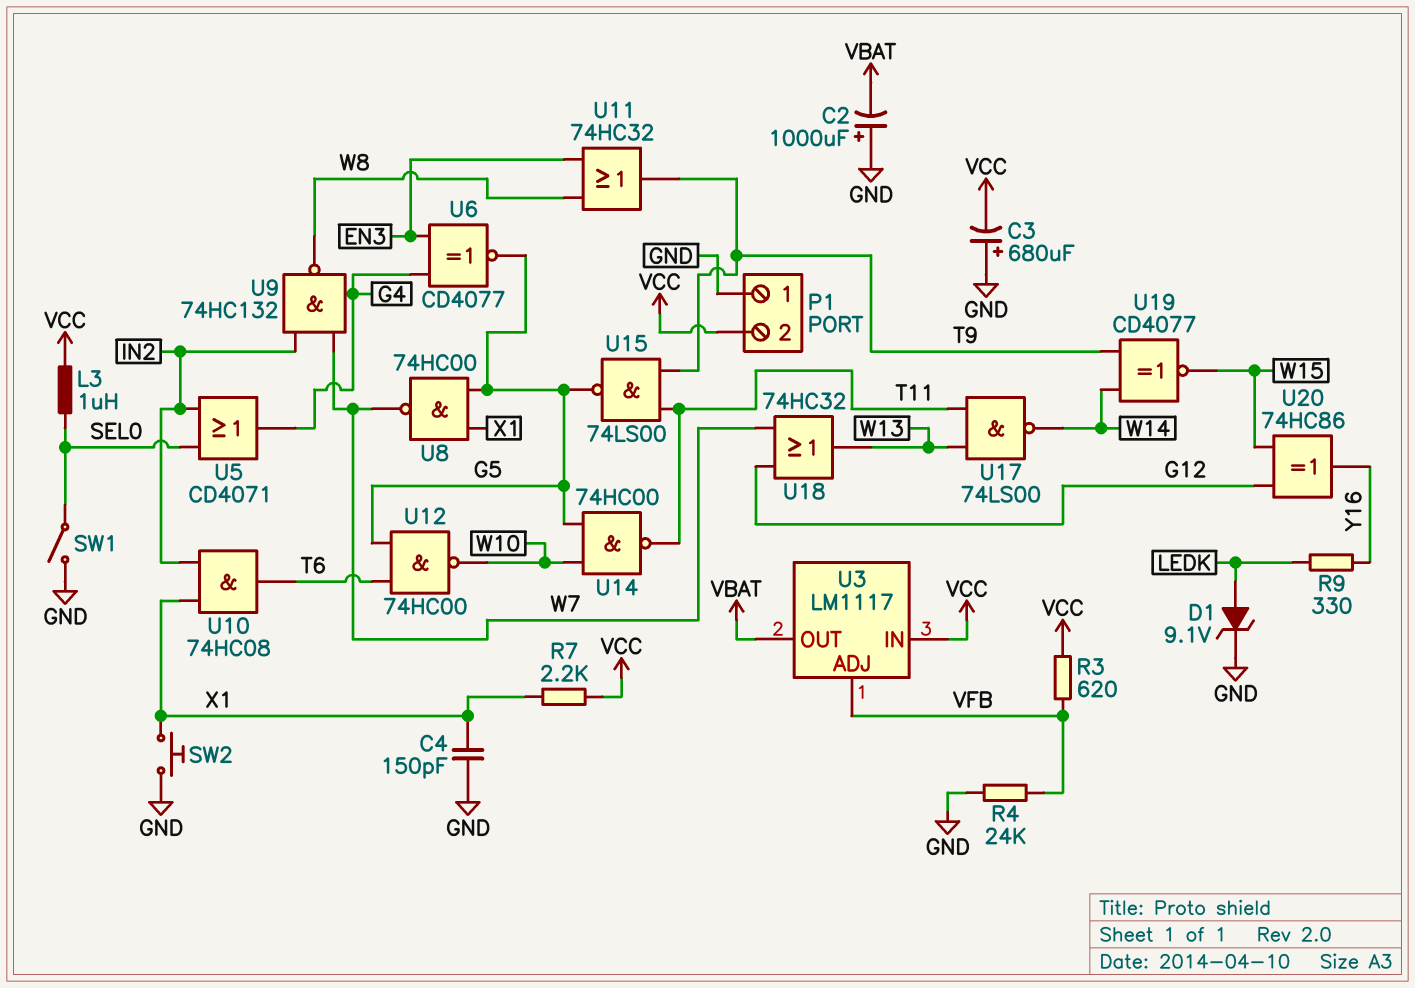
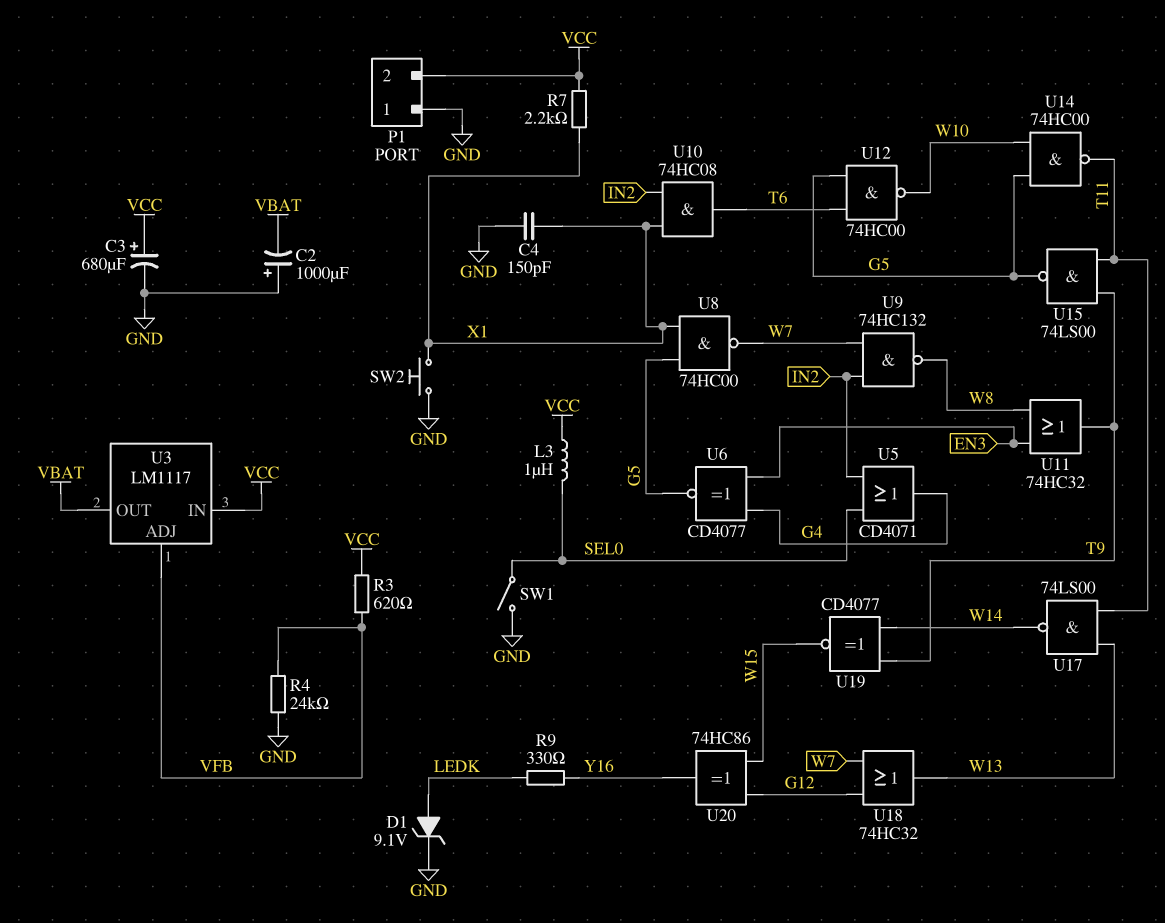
C3: 680uF (plus GND, minus VCC) -> 680uF (plus VCC, minus GND)

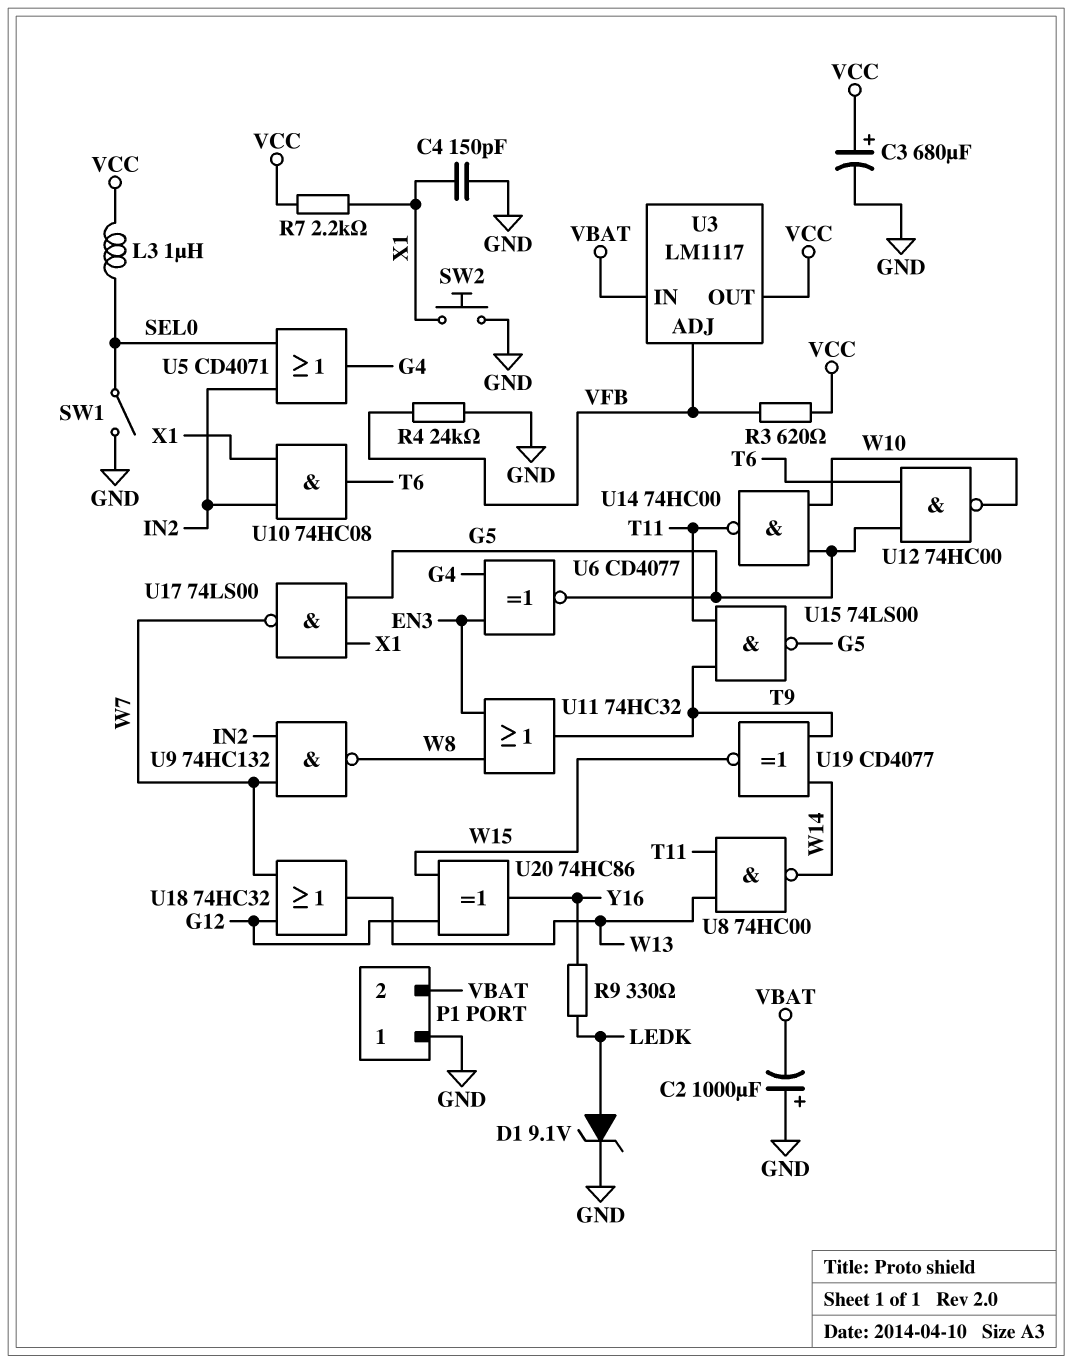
P1 pin 2: VCC -> VBAT
U3 pin IN: VCC -> VBAT
U3 pin OUT: VBAT -> VCC
U8: NAND 74HC00 (in G5, in X1, out W7) -> NAND 74HC00 (in T11, in W13, out W14)
U17: NAND 74LS00 (in T11, in W13, out W14) -> NAND 74LS00 (in G5, in X1, out W7)

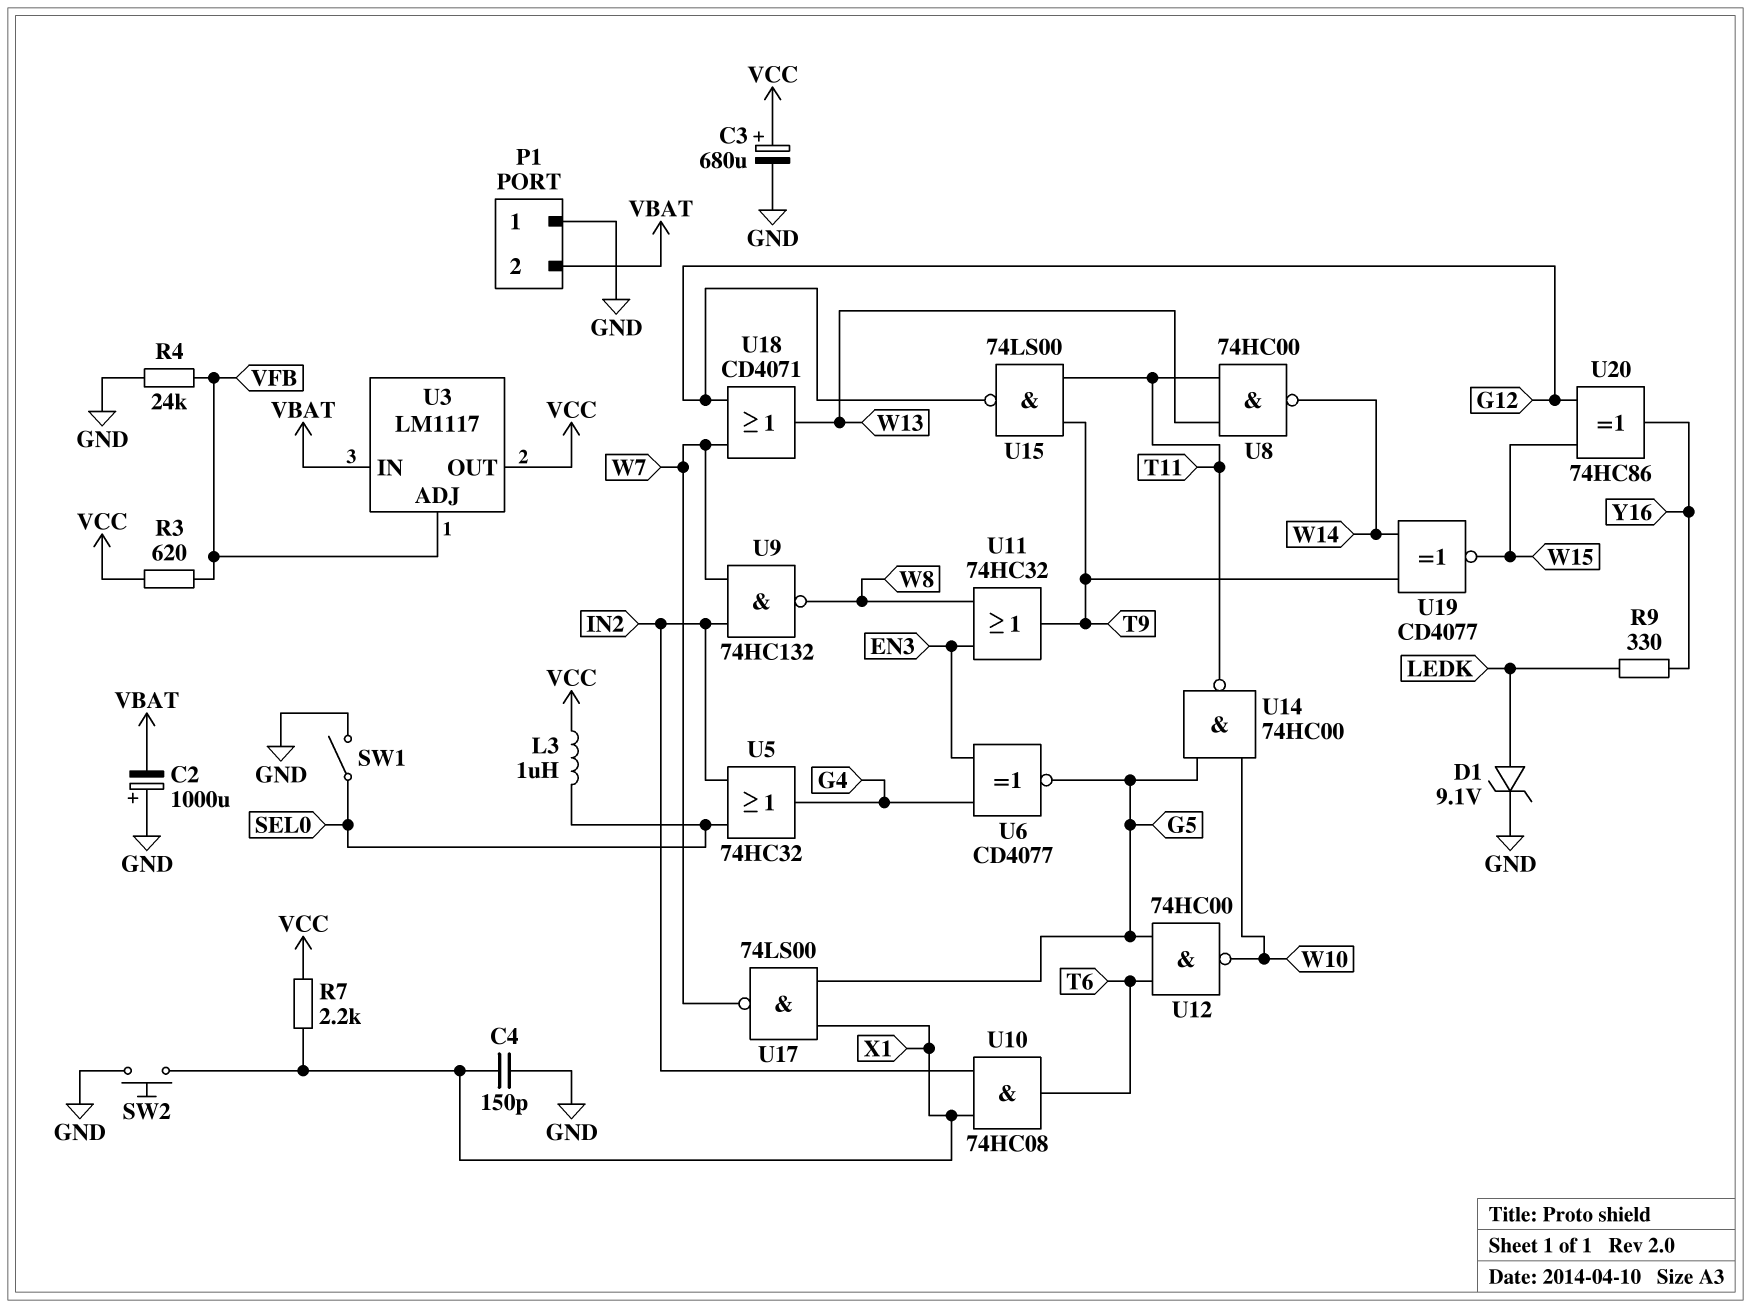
U5: OR CD4071 (in IN2, in SEL0, out G4) -> OR 74HC32 (in IN2, in SEL0, out G4)
U15: NAND 74LS00 (in T9, in T11, out G5) -> NAND 74LS00 (in T9, in T11, out G12)
U18: OR 74HC32 (in G12, in W7, out W13) -> OR CD4071 (in G12, in W7, out W13)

■ **What to do**
Report the number of lines in the listing above that include the word "NAND", and nothing else.

■ **Task solution**
3